+++ Source material +++

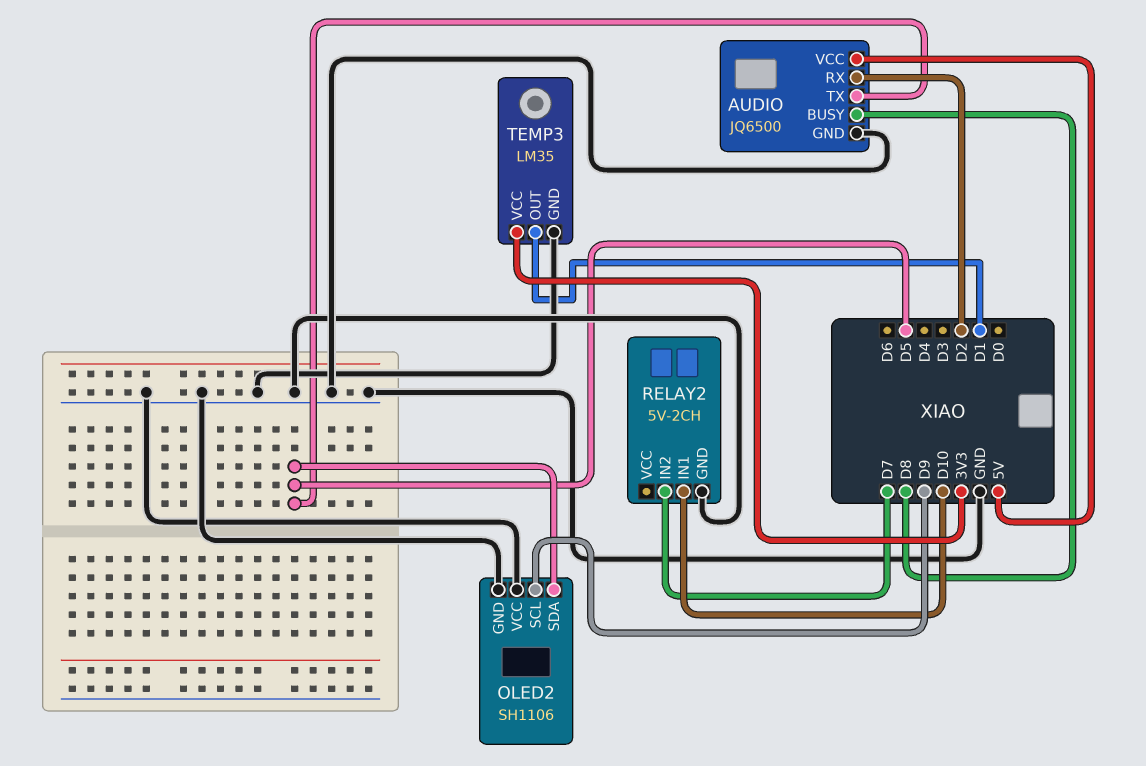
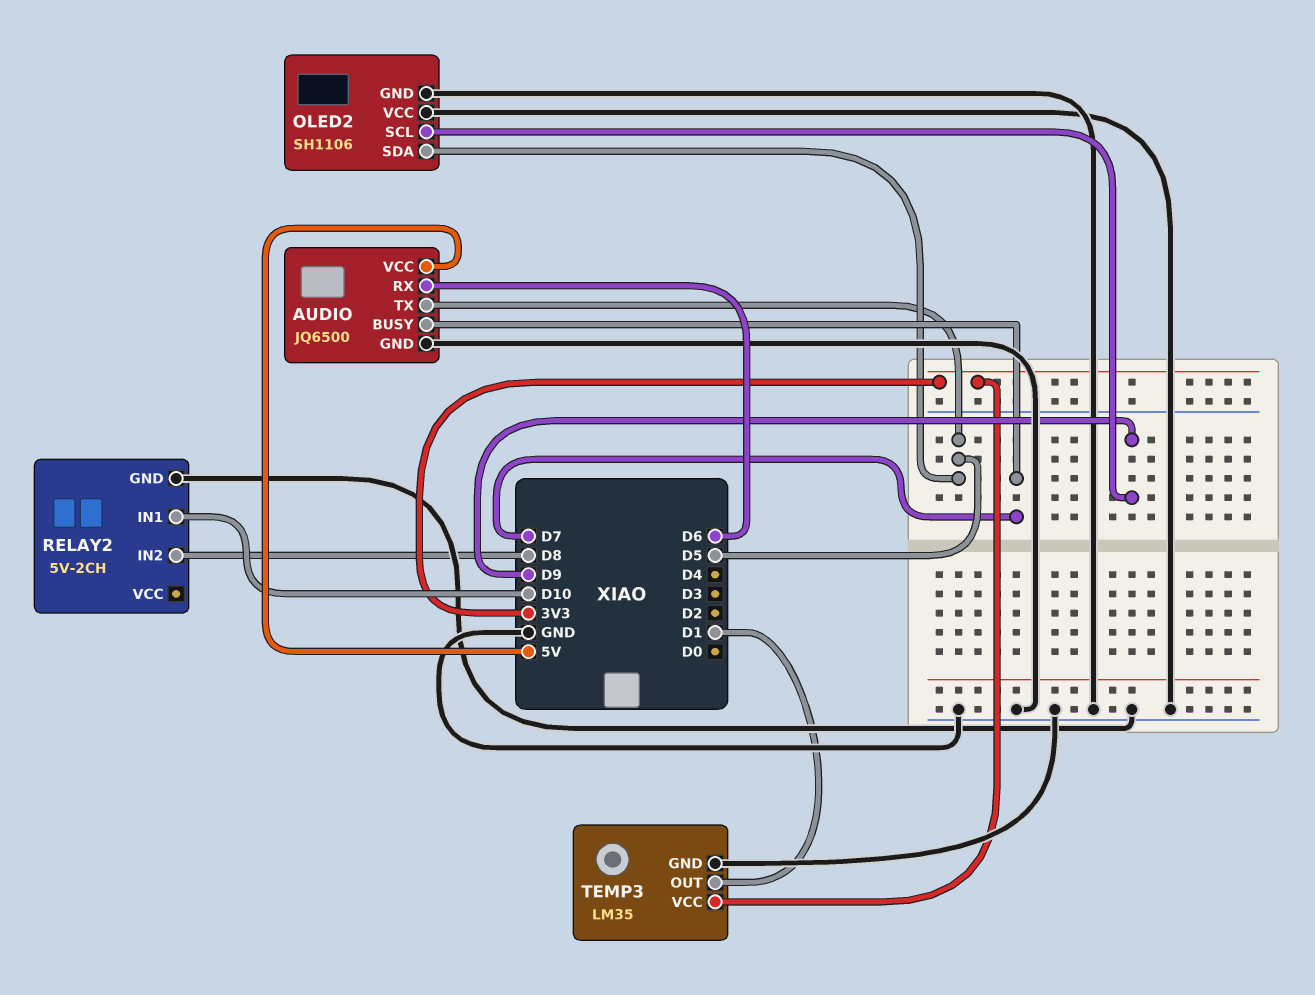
AUDIO pin BUSY: D8 -> D7
AUDIO pin RX: D2 -> D6
RELAY2 pin IN2: D7 -> D8

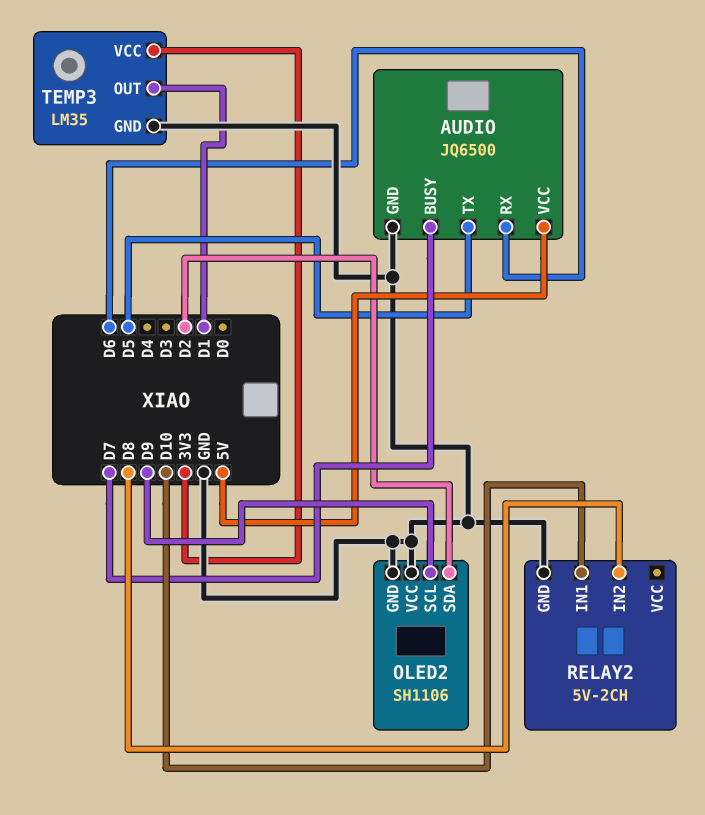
OLED2 pin SDA: D5 -> D2

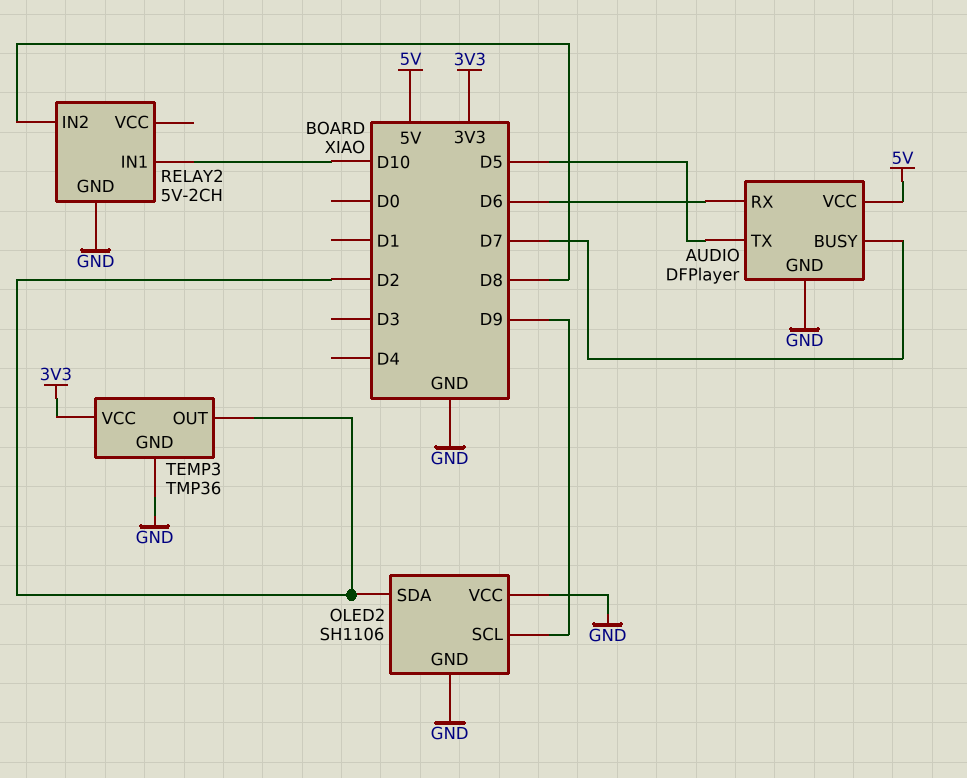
AUDIO: JQ6500 -> DFPlayer
TEMP3: LM35 -> TMP36
TEMP3 pin OUT: D1 -> D2

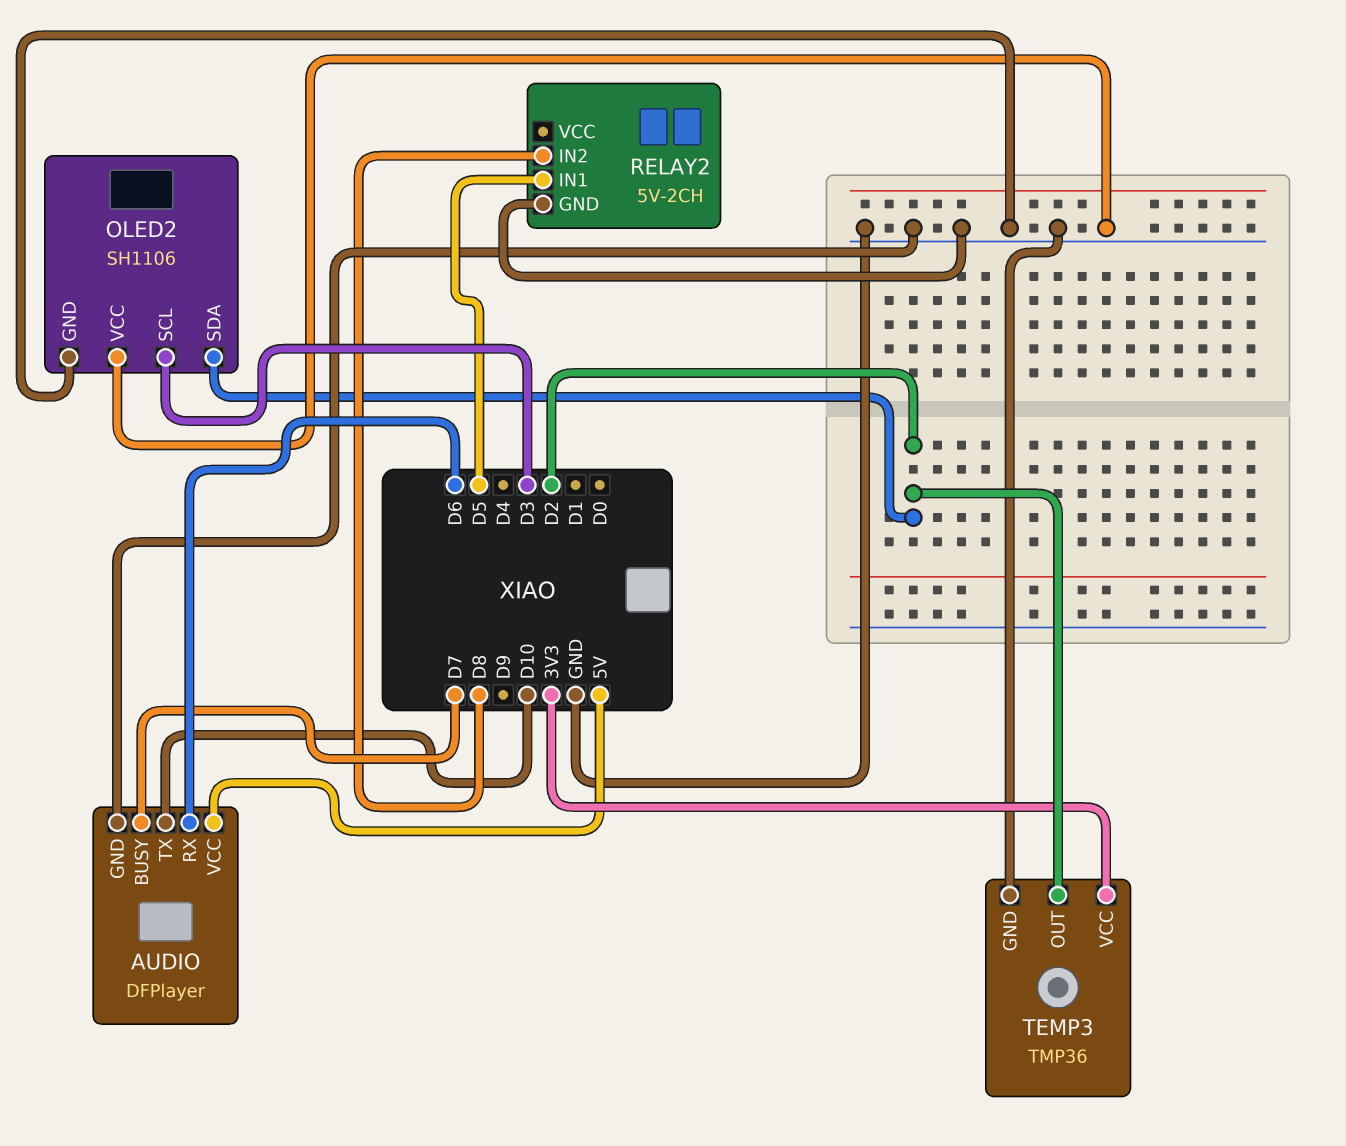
AUDIO pin TX: D5 -> D10
OLED2 pin SCL: D9 -> D3
RELAY2 pin IN1: D10 -> D5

+++

**Brief:**
Exactly the lines from the one containing "RELAY2 pin IN2: D7 -> D8" to the end of the records above, both end lines included, are to be printed, and no pictures with them.

**Response area:**
RELAY2 pin IN2: D7 -> D8

OLED2 pin SDA: D5 -> D2

AUDIO: JQ6500 -> DFPlayer
TEMP3: LM35 -> TMP36
TEMP3 pin OUT: D1 -> D2

AUDIO pin TX: D5 -> D10
OLED2 pin SCL: D9 -> D3
RELAY2 pin IN1: D10 -> D5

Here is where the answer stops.